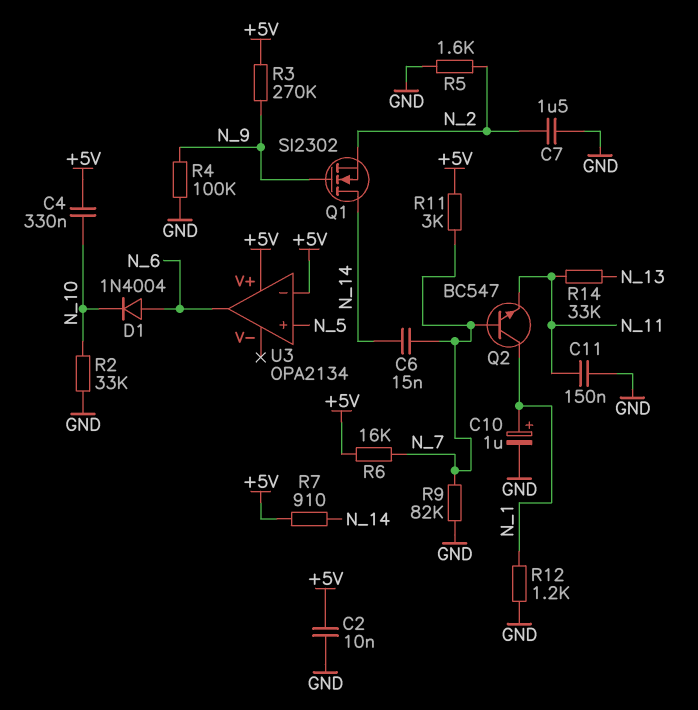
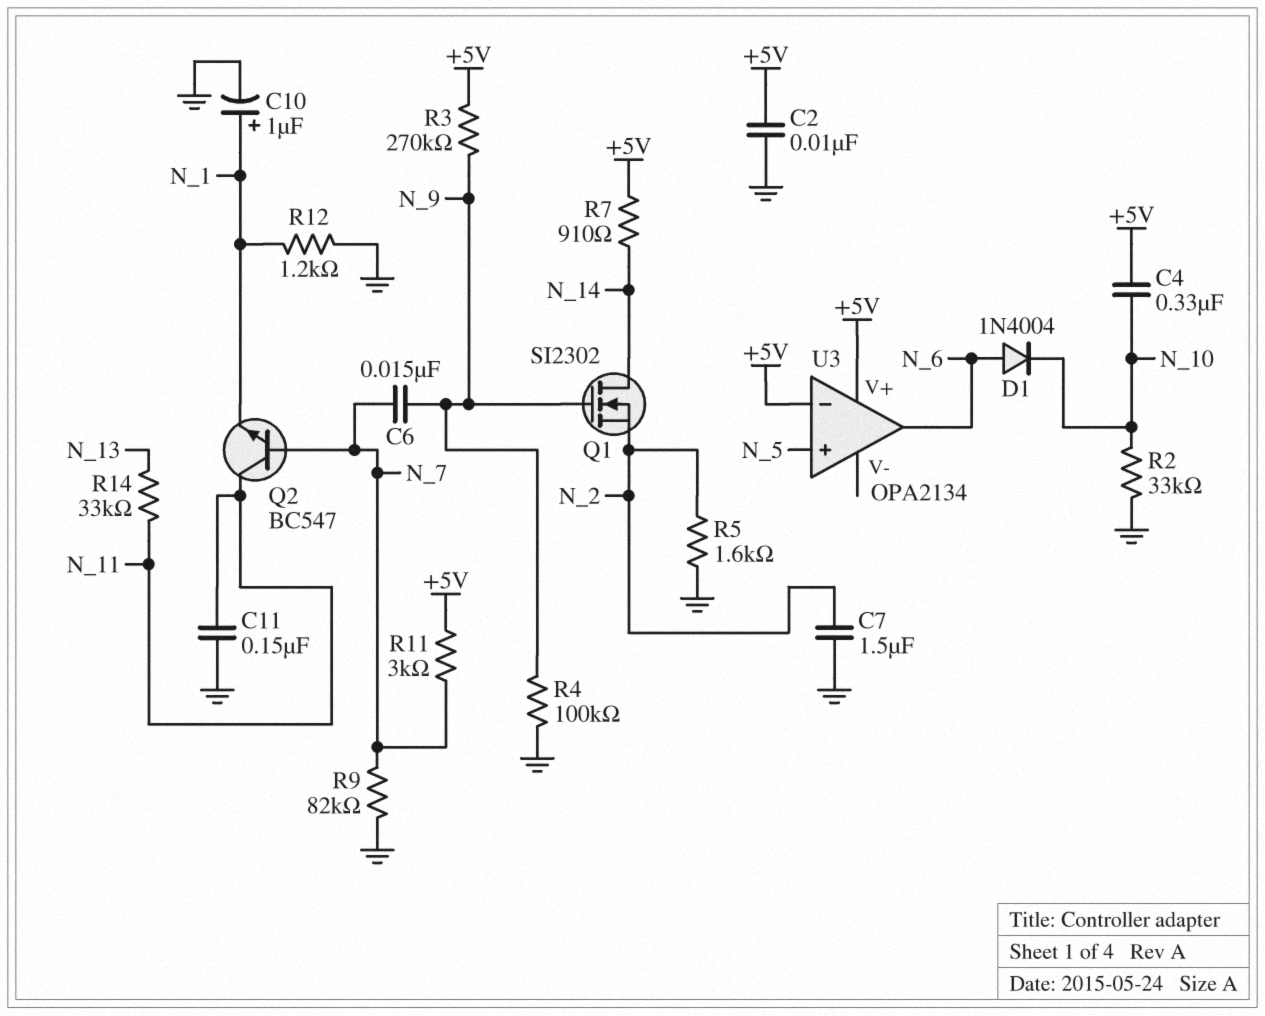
C6: 15nF (N_7, N_14) -> 15nF (N_7, N_9)
Q2: NPN BC547 (B N_7, C N_1, E N_11) -> NPN BC547 (B N_7, C N_11, E N_1)
R6: 16k (+5V, N_7) -> none

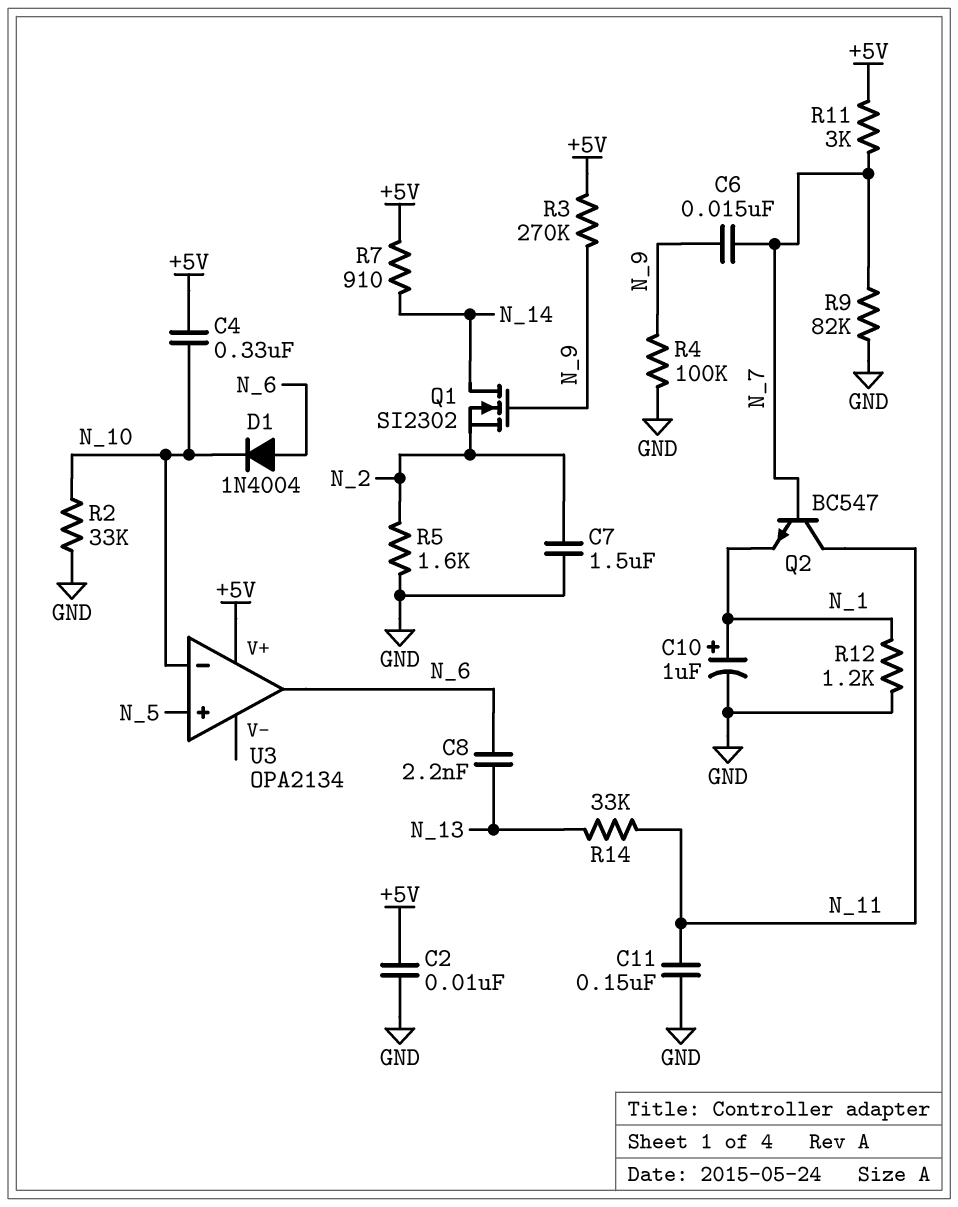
C8: none -> 2.2nF (N_6, N_13)
U3 pin in-: +5V -> N_10

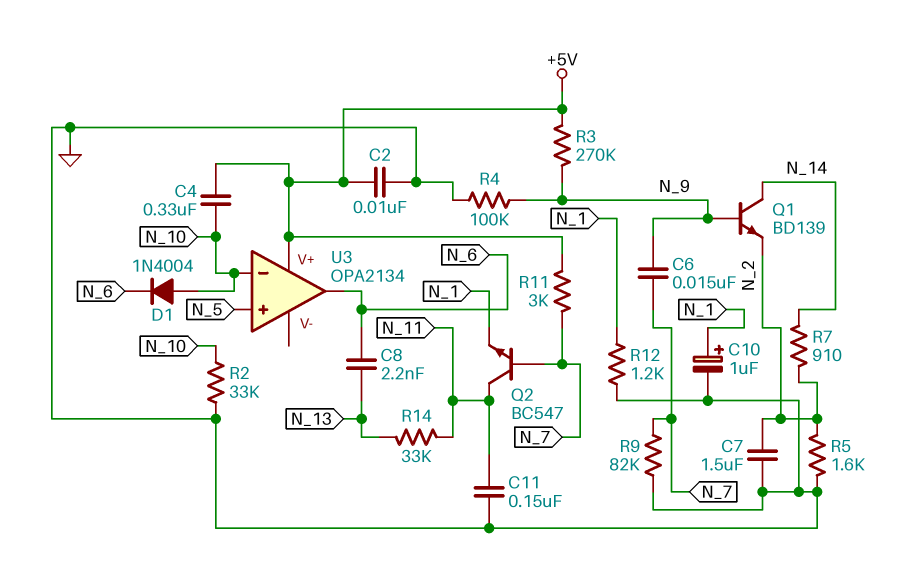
D1: diode 1N4004 (A N_6, K N_10) -> diode 1N4004 (A N_10, K N_6)
Q1: NMOS SI2302 (G N_9, D N_14, S N_2) -> NPN BD139 (B N_9, C N_14, E N_2)
R7: 910 (+5V, N_14) -> 910 (N_2, N_14)

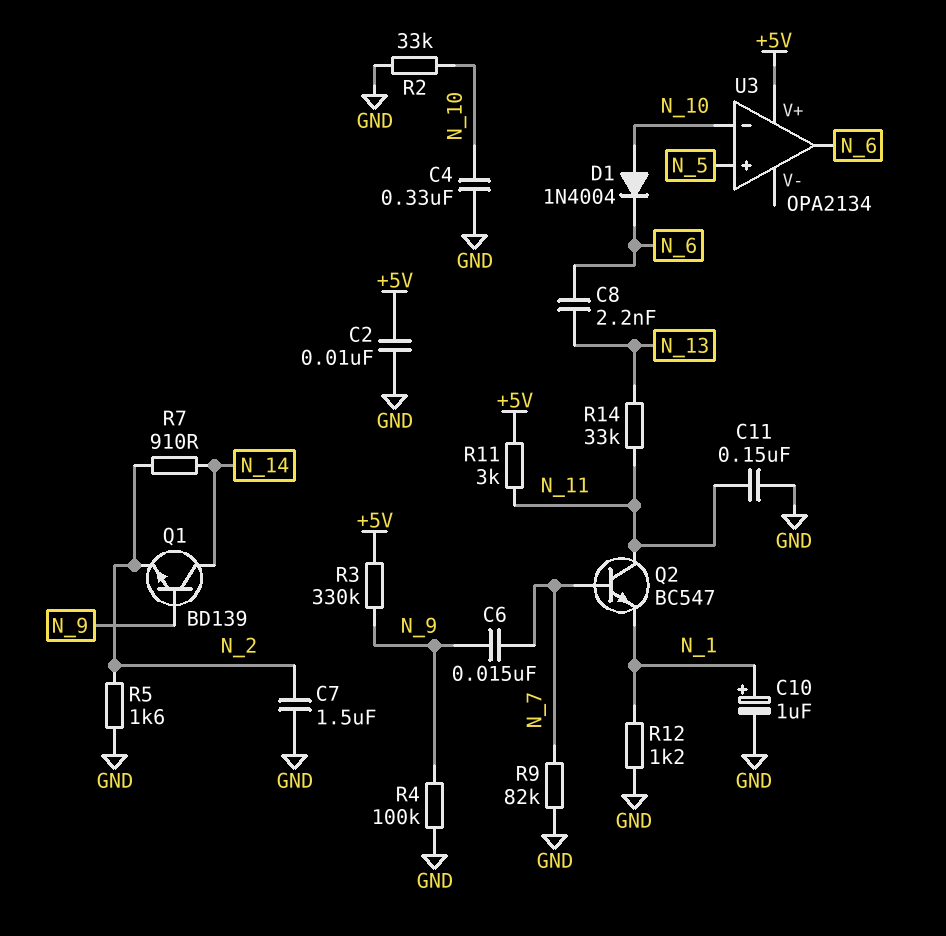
C4: 330nF (+5V, N_10) -> 330nF (GND, N_10)
R3: 270k (+5V, N_9) -> 330k (+5V, N_9)
R11: 3k (+5V, N_7) -> 3k (+5V, N_11)

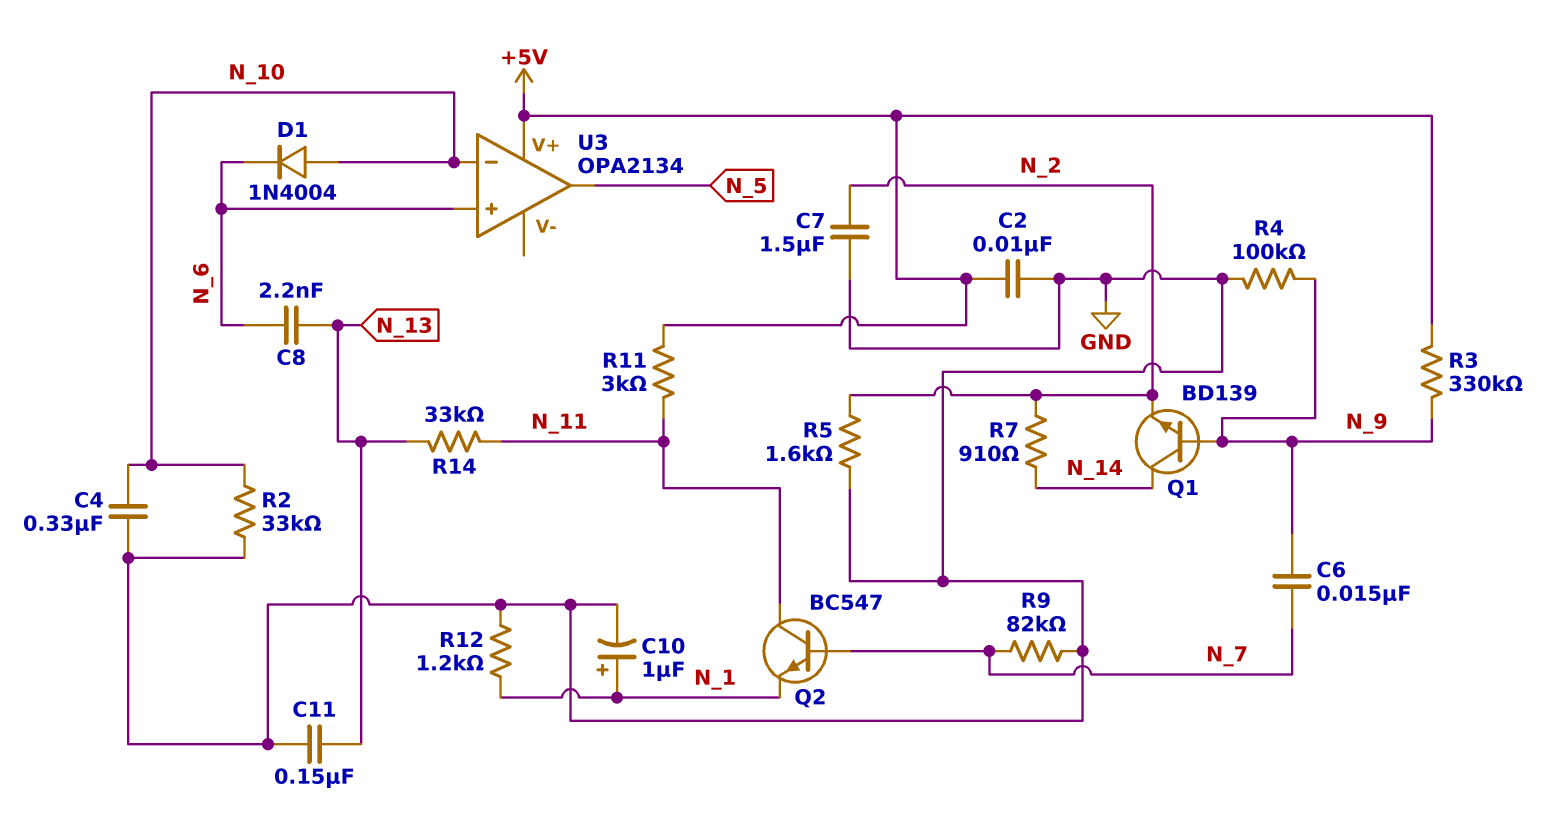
C11: 150nF (GND, N_11) -> 150nF (GND, N_13)
U3 pin in+: N_5 -> N_6
U3 pin out: N_6 -> N_5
★ ★ ★
* [WORK REQUIRED]
Could you print all of the entries above exactly as written, minus the pictures?

* [SOLUTION FOR THIS TASK]
C6: 15nF (N_7, N_14) -> 15nF (N_7, N_9)
Q2: NPN BC547 (B N_7, C N_1, E N_11) -> NPN BC547 (B N_7, C N_11, E N_1)
R6: 16k (+5V, N_7) -> none

C8: none -> 2.2nF (N_6, N_13)
U3 pin in-: +5V -> N_10

D1: diode 1N4004 (A N_6, K N_10) -> diode 1N4004 (A N_10, K N_6)
Q1: NMOS SI2302 (G N_9, D N_14, S N_2) -> NPN BD139 (B N_9, C N_14, E N_2)
R7: 910 (+5V, N_14) -> 910 (N_2, N_14)

C4: 330nF (+5V, N_10) -> 330nF (GND, N_10)
R3: 270k (+5V, N_9) -> 330k (+5V, N_9)
R11: 3k (+5V, N_7) -> 3k (+5V, N_11)

C11: 150nF (GND, N_11) -> 150nF (GND, N_13)
U3 pin in+: N_5 -> N_6
U3 pin out: N_6 -> N_5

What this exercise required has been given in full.